Aim —
Locate every line in the data that contains the string "counterclockwise", matching case exactly, and copy each one.

+++ Record excerpts

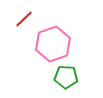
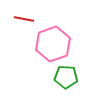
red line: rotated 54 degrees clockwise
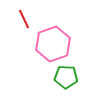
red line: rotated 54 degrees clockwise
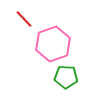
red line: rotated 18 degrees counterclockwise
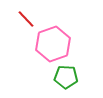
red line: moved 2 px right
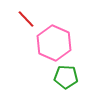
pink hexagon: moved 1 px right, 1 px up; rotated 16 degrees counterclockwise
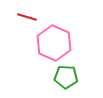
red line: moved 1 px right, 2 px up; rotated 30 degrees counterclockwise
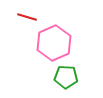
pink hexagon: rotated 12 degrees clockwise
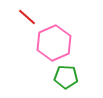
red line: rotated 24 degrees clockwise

++++++
+++ Record excerpts

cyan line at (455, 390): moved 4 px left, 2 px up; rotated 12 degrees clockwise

++++++

Answer to the problem —
red line: rotated 18 degrees counterclockwise
pink hexagon: moved 1 px right, 1 px up; rotated 16 degrees counterclockwise
red line: moved 1 px right, 2 px up; rotated 30 degrees counterclockwise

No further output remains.